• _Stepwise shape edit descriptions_

== Segment start ==

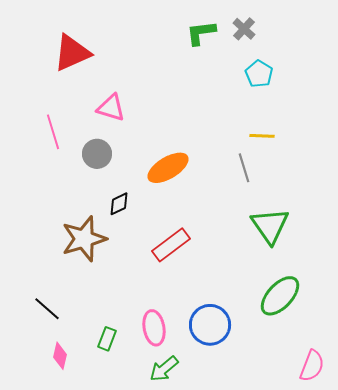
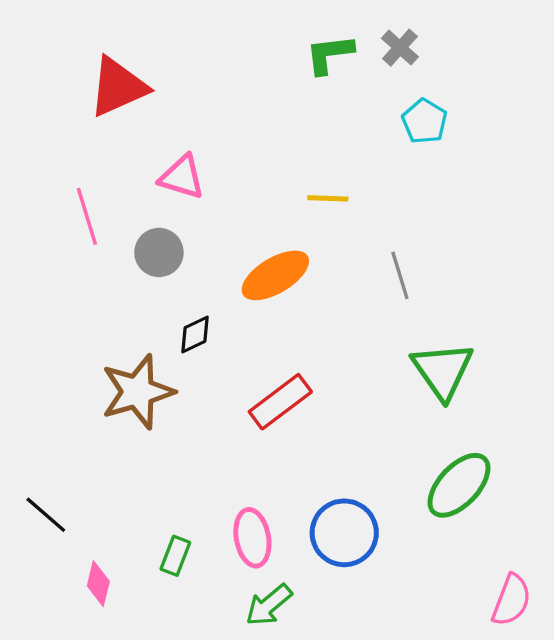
yellow line: (262, 136) -> (328, 198), moved
black line: (47, 309) -> (46, 515), moved

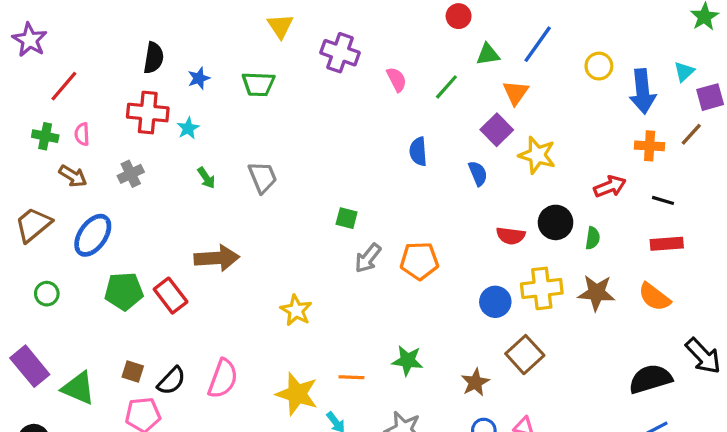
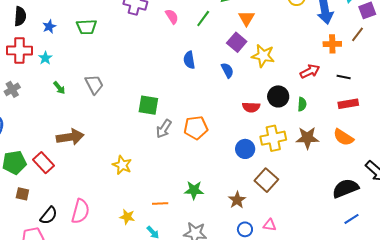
green square: (347, 218) -> (148, 105), size x1.5
brown square: (133, 371) -> (22, 194), moved
yellow star: (297, 394) -> (127, 217), size x0.6

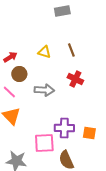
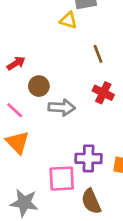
yellow triangle: (44, 52) -> (68, 20), moved
brown circle: (19, 74) -> (39, 86), moved

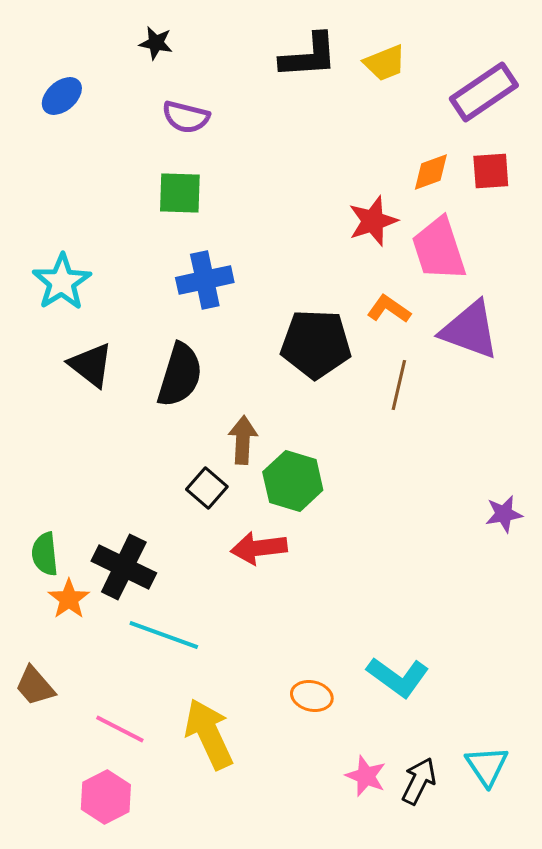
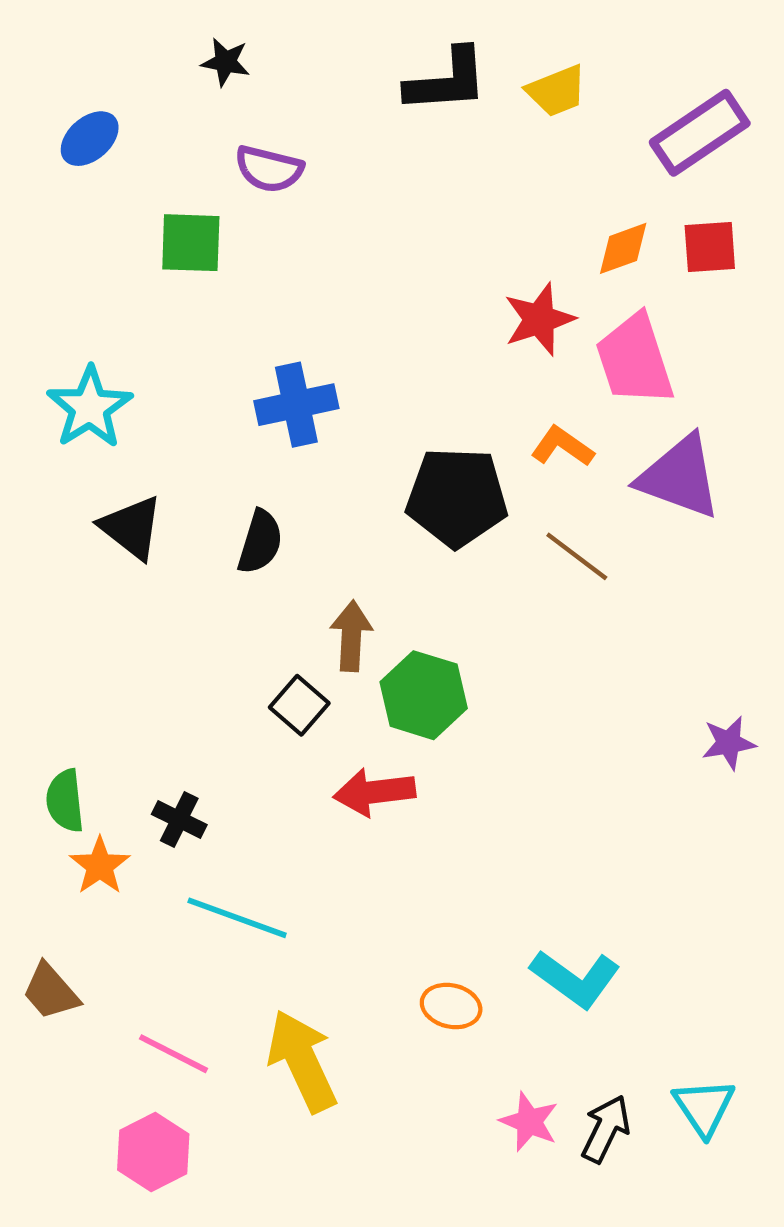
green square: (180, 193) -> (191, 243), moved
black semicircle: (180, 375) -> (260, 542), size x0.7
brown line: (399, 385) -> (577, 556), turned -66
black cross: (124, 567) -> (179, 820), size x0.6

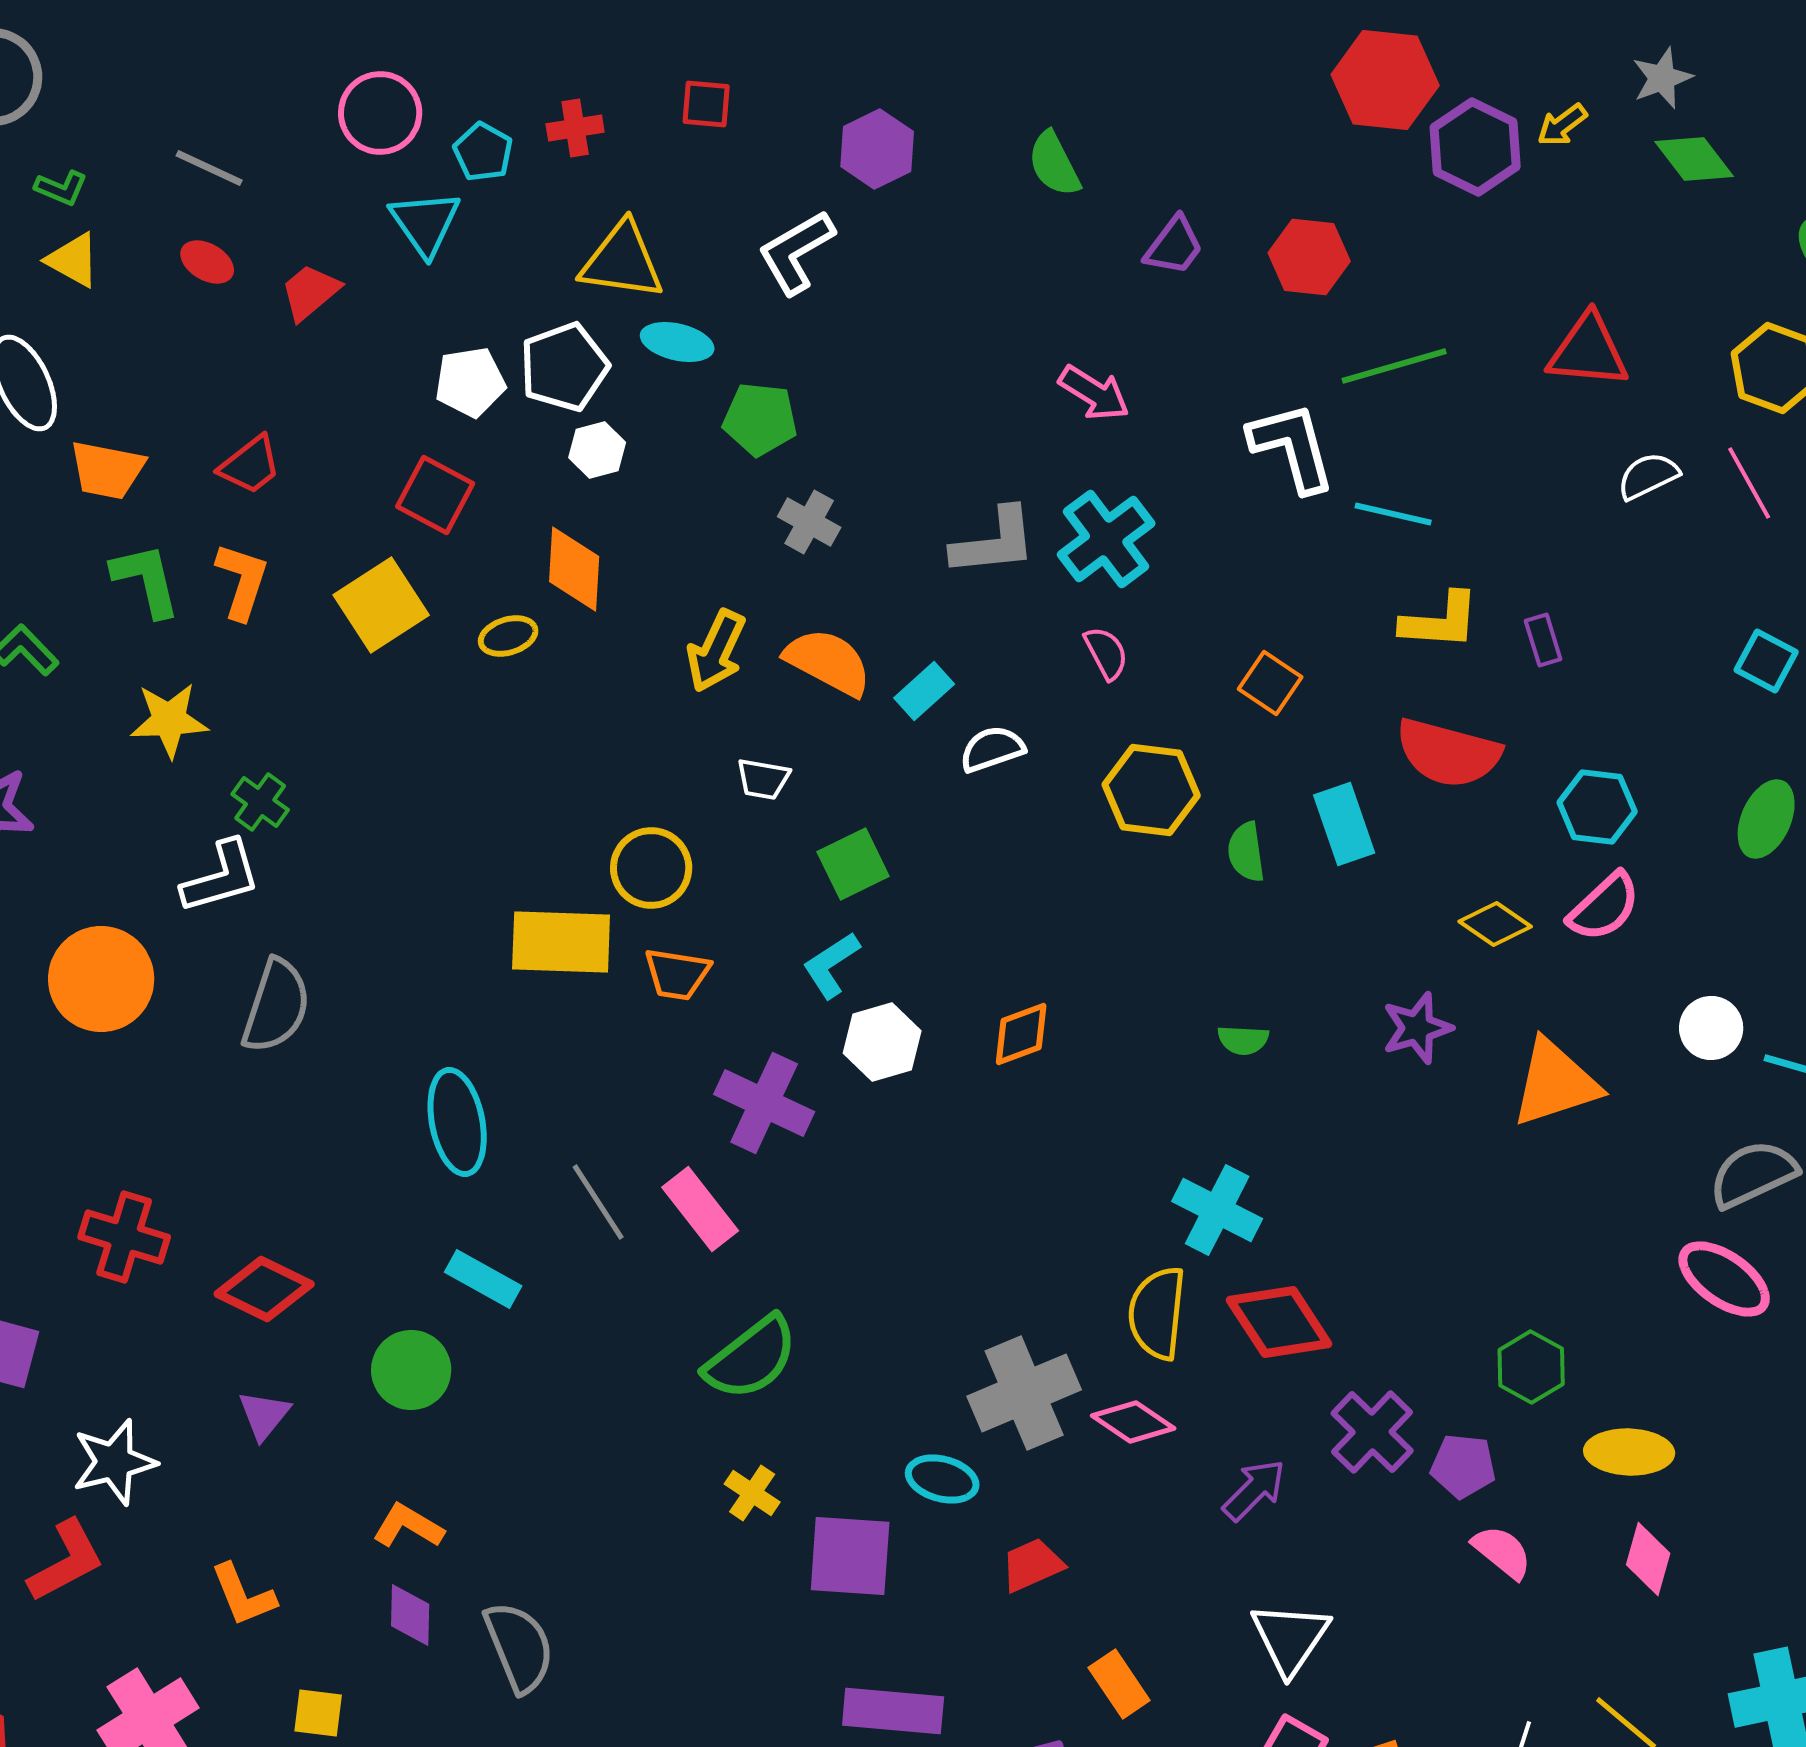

== Segment end ==

• _Action item_
The entries above must be output exactly, with every image left out.

• _Response box_
yellow line: (262, 136) -> (328, 198), moved
black line: (47, 309) -> (46, 515), moved

green square: (347, 218) -> (148, 105), size x1.5
brown square: (133, 371) -> (22, 194), moved
yellow star: (297, 394) -> (127, 217), size x0.6

yellow triangle: (44, 52) -> (68, 20), moved
brown circle: (19, 74) -> (39, 86), moved

green square: (180, 193) -> (191, 243), moved
black semicircle: (180, 375) -> (260, 542), size x0.7
brown line: (399, 385) -> (577, 556), turned -66
black cross: (124, 567) -> (179, 820), size x0.6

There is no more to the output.